# TASK BRIEF
Provide the number of lines of the records that include "from", with no other content.

# PROVIDED DATA

————————

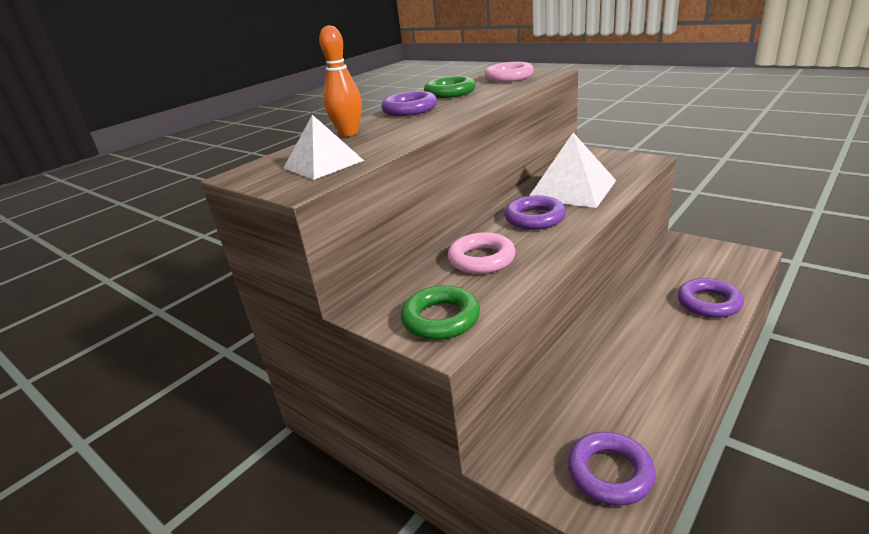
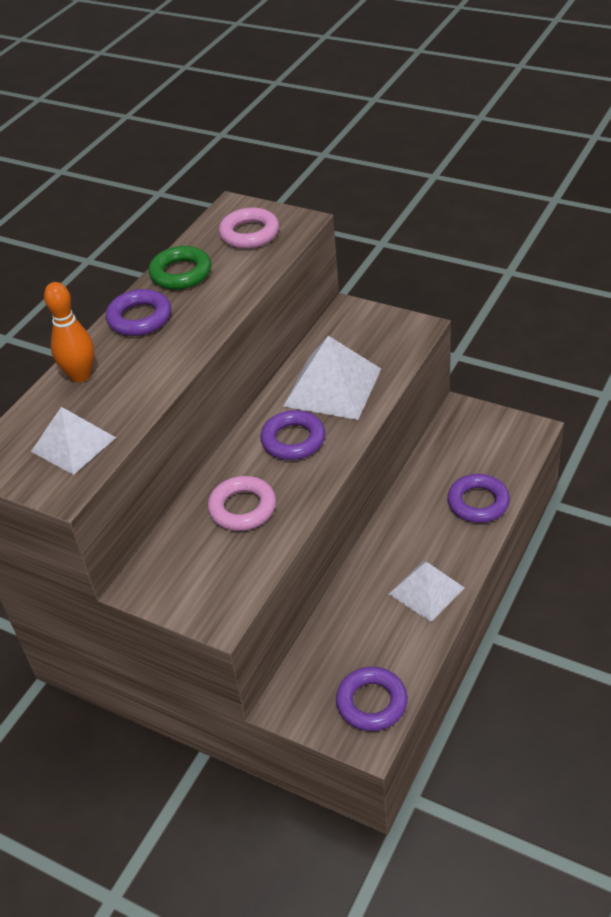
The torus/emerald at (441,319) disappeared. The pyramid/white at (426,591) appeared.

————————

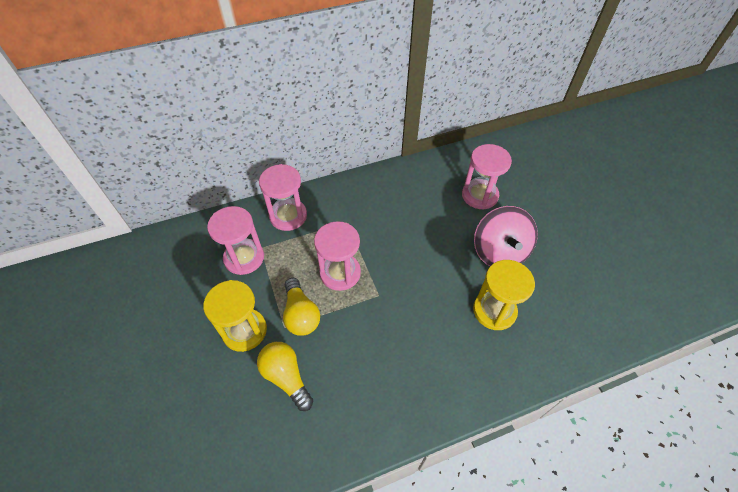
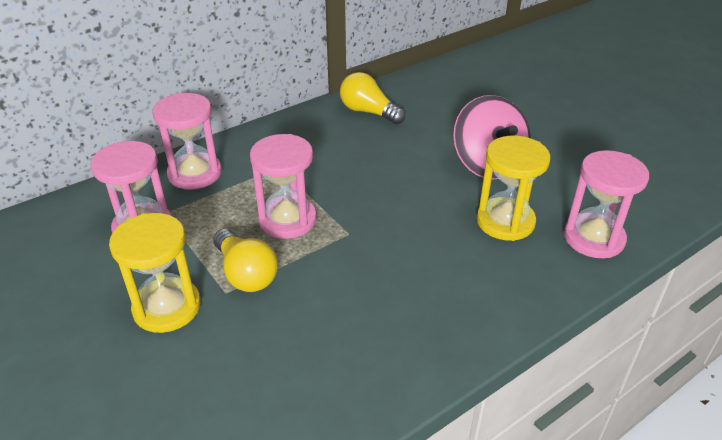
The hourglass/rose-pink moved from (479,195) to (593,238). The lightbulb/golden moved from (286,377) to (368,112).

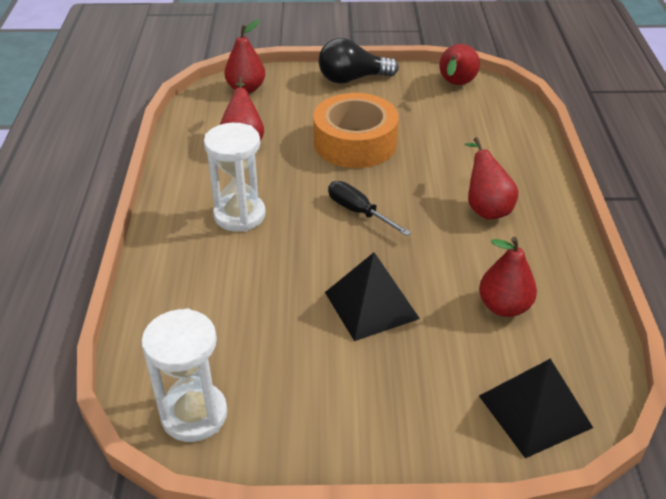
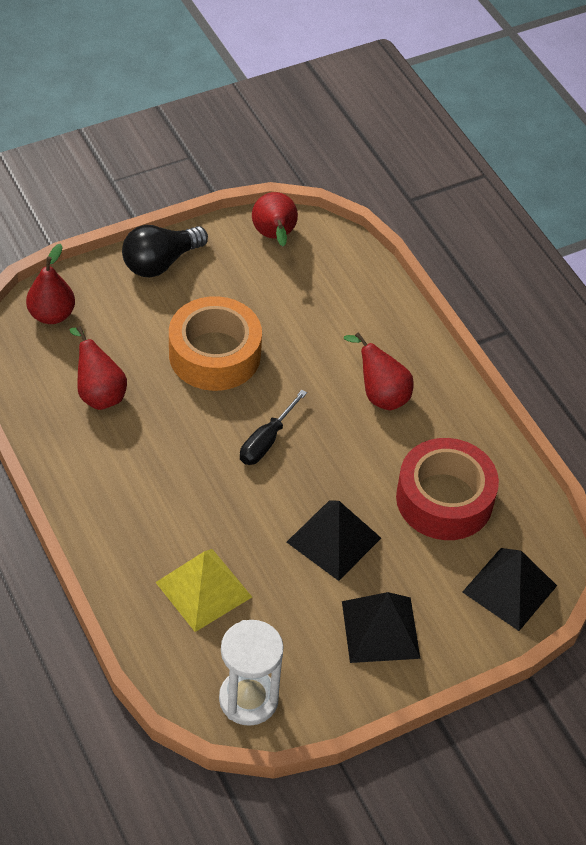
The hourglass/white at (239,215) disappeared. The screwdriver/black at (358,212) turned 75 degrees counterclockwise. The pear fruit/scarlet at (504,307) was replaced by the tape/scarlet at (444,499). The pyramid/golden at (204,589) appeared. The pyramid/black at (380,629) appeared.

————————

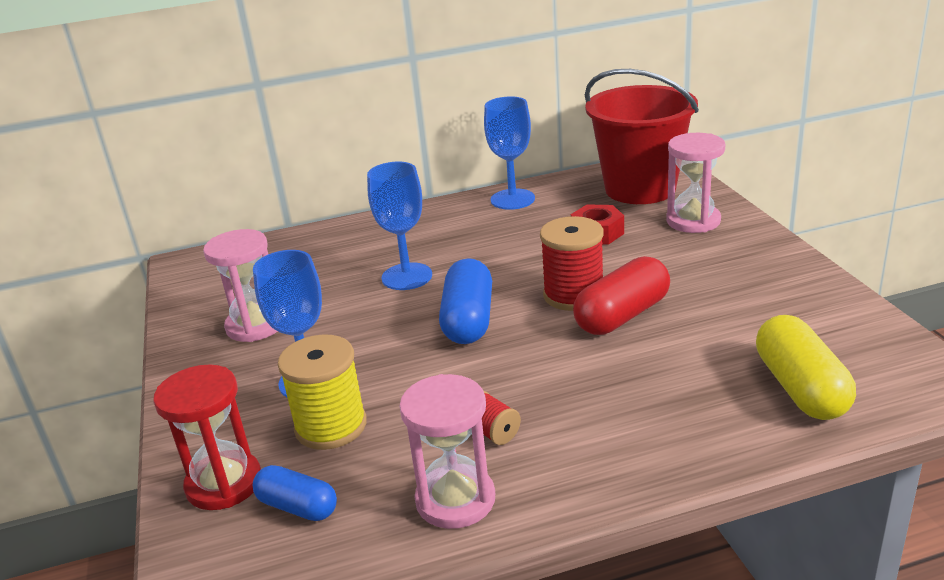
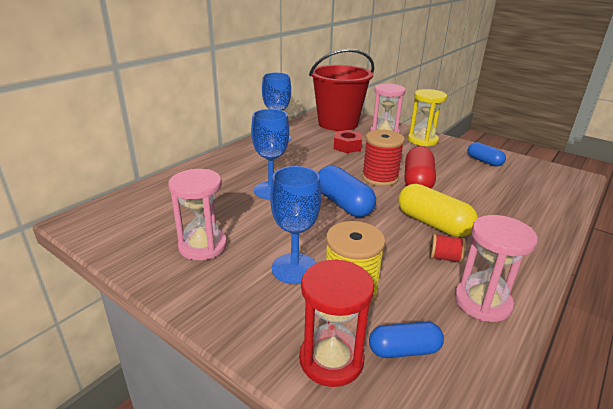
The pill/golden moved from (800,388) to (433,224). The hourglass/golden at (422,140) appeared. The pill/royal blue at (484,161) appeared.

————————

# OUTPUT
2